Records from a data source

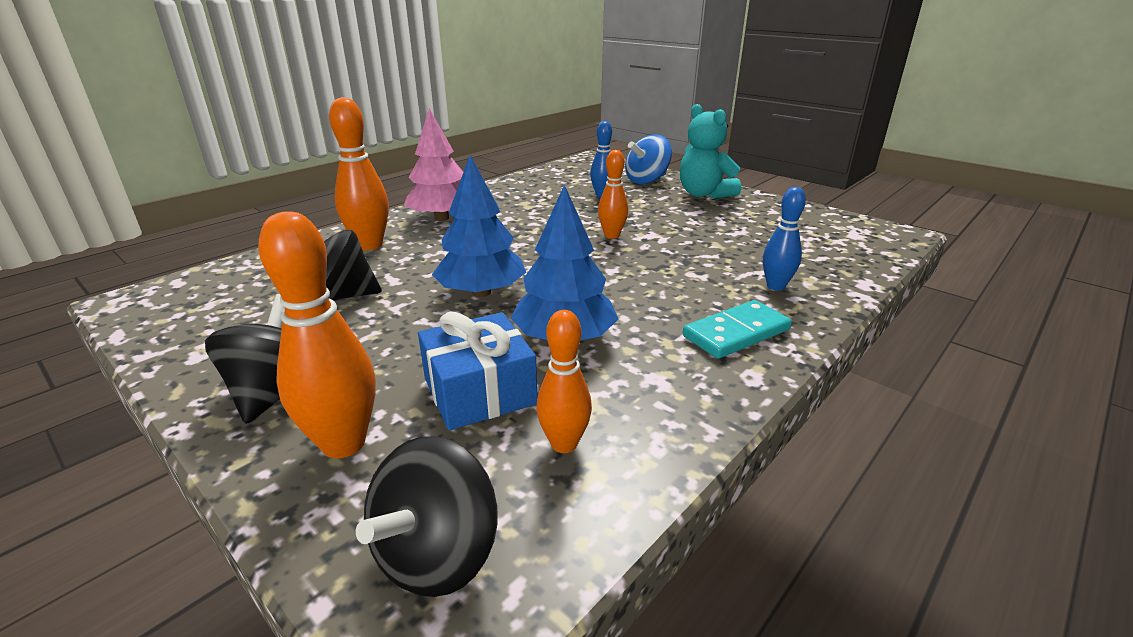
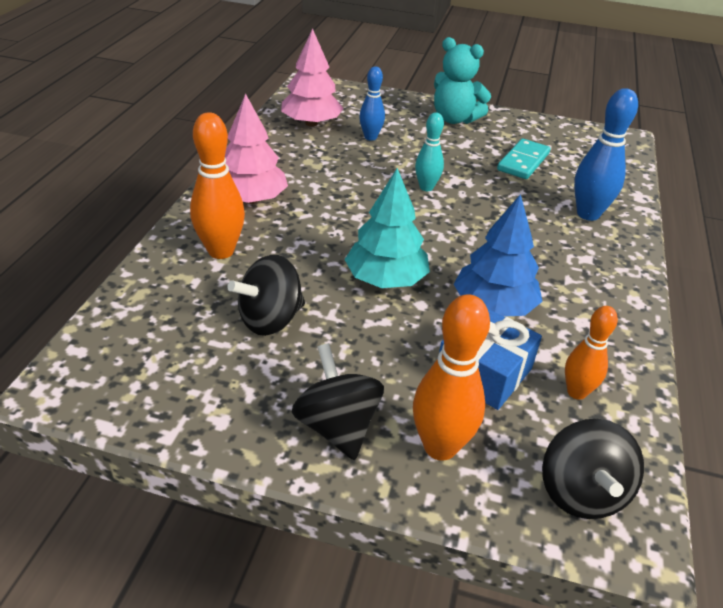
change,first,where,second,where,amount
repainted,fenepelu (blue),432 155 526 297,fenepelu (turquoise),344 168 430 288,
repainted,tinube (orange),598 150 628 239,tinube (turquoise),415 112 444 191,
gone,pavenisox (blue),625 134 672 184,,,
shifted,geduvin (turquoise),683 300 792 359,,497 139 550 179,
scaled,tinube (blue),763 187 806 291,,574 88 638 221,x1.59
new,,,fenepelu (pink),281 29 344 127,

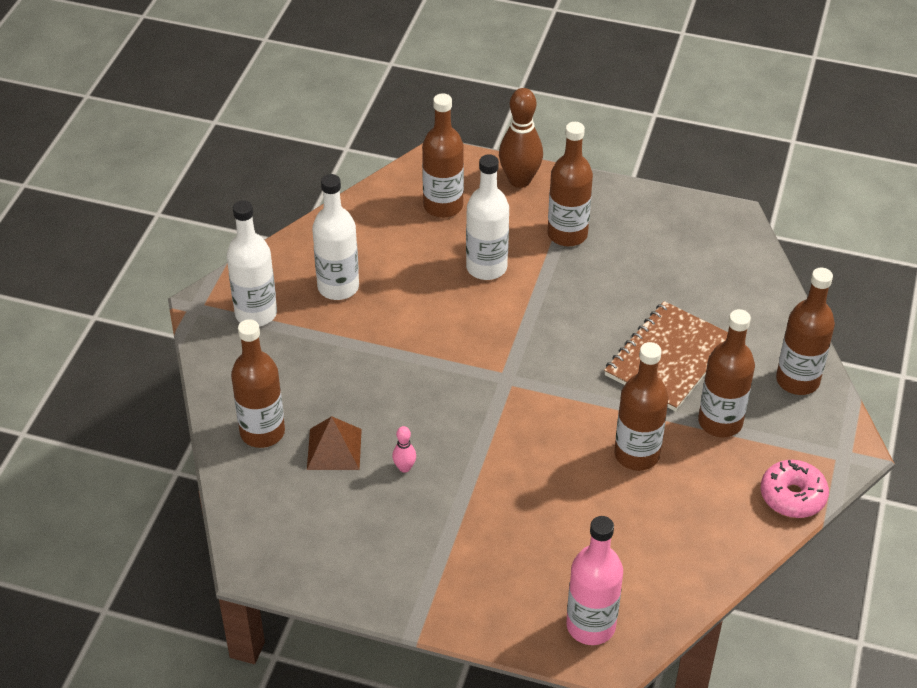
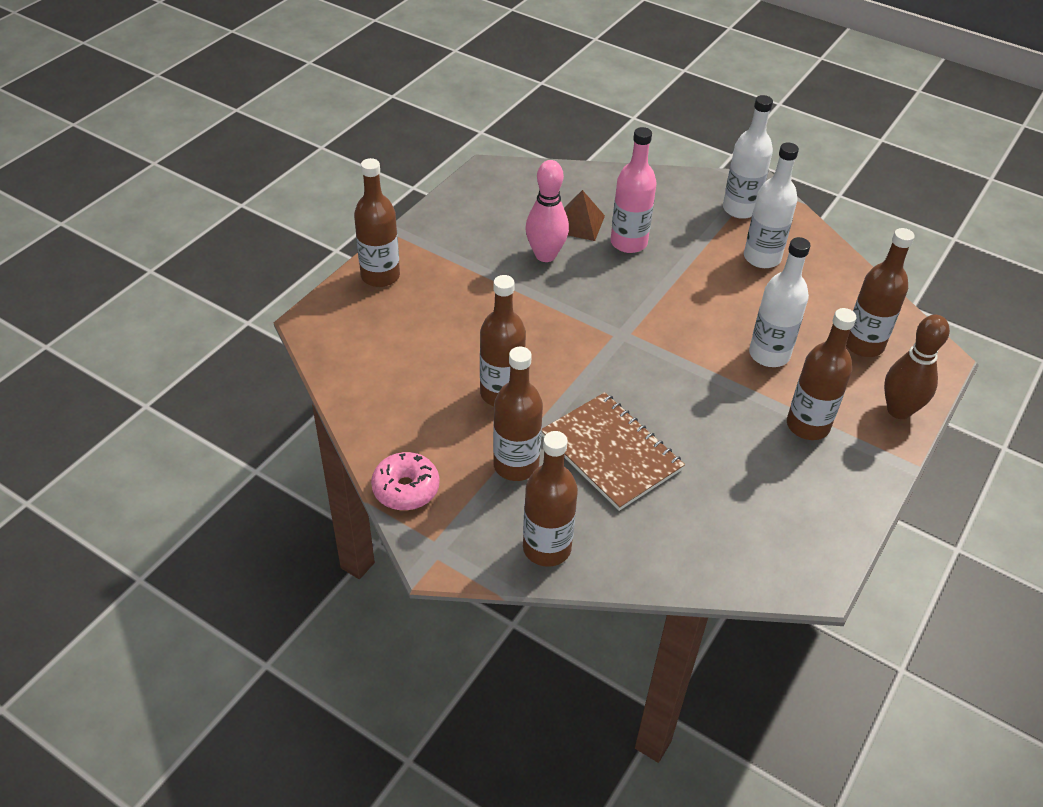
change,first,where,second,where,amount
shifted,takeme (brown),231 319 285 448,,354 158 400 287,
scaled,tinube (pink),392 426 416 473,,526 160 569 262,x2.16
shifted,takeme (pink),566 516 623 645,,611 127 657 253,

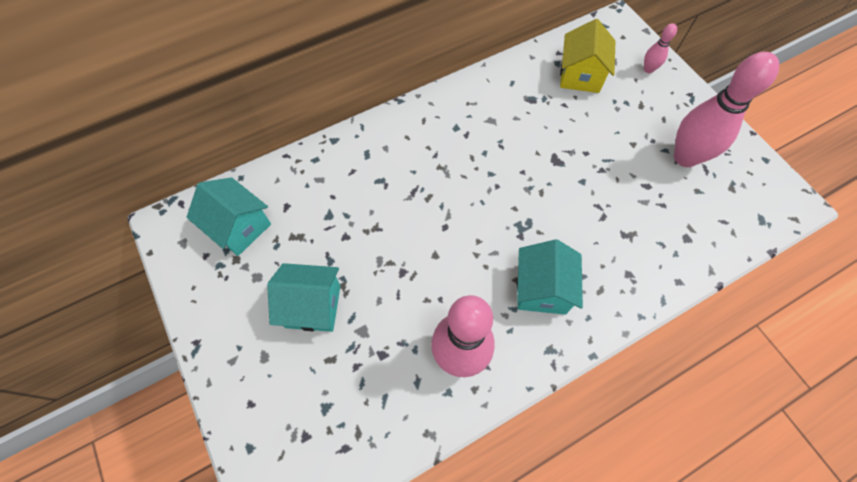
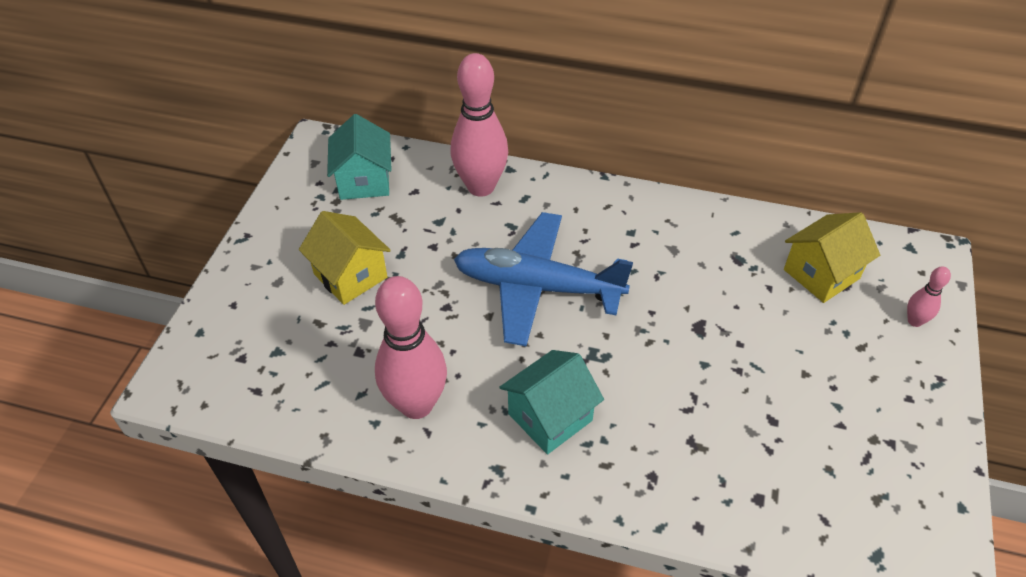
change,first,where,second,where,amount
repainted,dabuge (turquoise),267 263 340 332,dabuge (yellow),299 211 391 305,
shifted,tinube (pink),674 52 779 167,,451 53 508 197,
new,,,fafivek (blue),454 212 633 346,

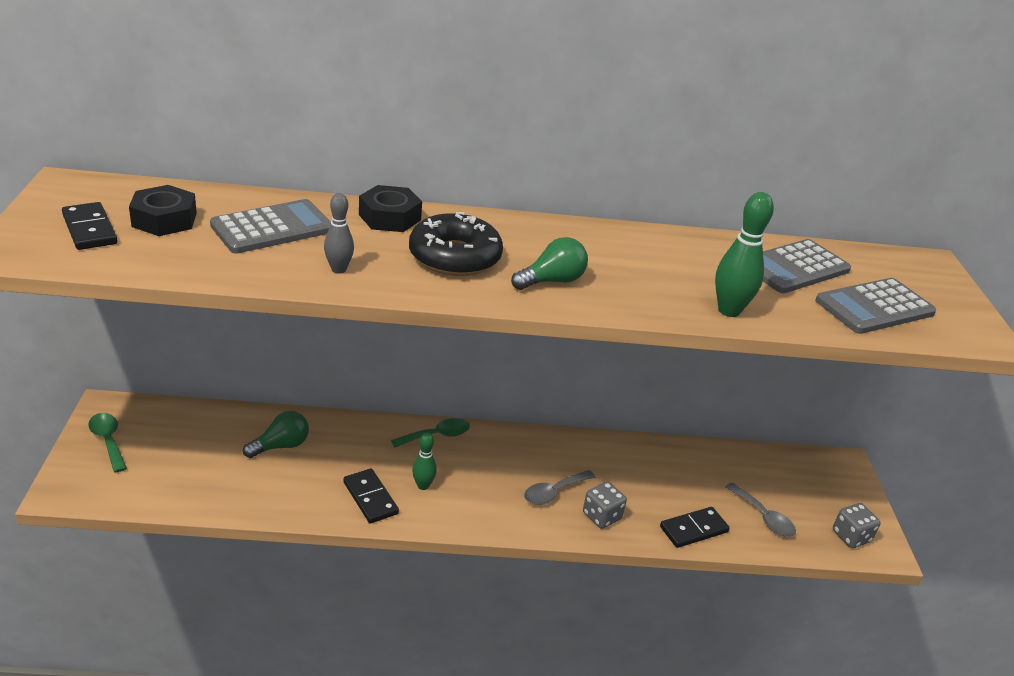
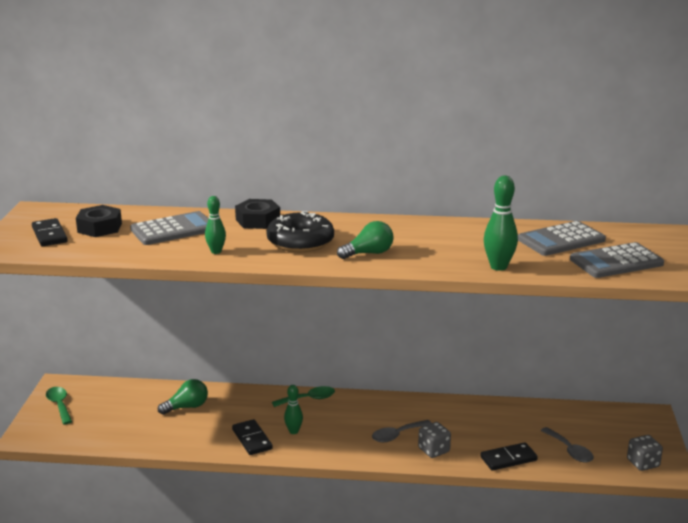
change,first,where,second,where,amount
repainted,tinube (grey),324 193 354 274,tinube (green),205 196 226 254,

**WORK ITEM**
The expected output is every entry above, retyped exactly, with the pictures removed.

**RESPONSE TO THIS EXERCISE**
change,first,where,second,where,amount
repainted,fenepelu (blue),432 155 526 297,fenepelu (turquoise),344 168 430 288,
repainted,tinube (orange),598 150 628 239,tinube (turquoise),415 112 444 191,
gone,pavenisox (blue),625 134 672 184,,,
shifted,geduvin (turquoise),683 300 792 359,,497 139 550 179,
scaled,tinube (blue),763 187 806 291,,574 88 638 221,x1.59
new,,,fenepelu (pink),281 29 344 127,

change,first,where,second,where,amount
shifted,takeme (brown),231 319 285 448,,354 158 400 287,
scaled,tinube (pink),392 426 416 473,,526 160 569 262,x2.16
shifted,takeme (pink),566 516 623 645,,611 127 657 253,

change,first,where,second,where,amount
repainted,dabuge (turquoise),267 263 340 332,dabuge (yellow),299 211 391 305,
shifted,tinube (pink),674 52 779 167,,451 53 508 197,
new,,,fafivek (blue),454 212 633 346,

change,first,where,second,where,amount
repainted,tinube (grey),324 193 354 274,tinube (green),205 196 226 254,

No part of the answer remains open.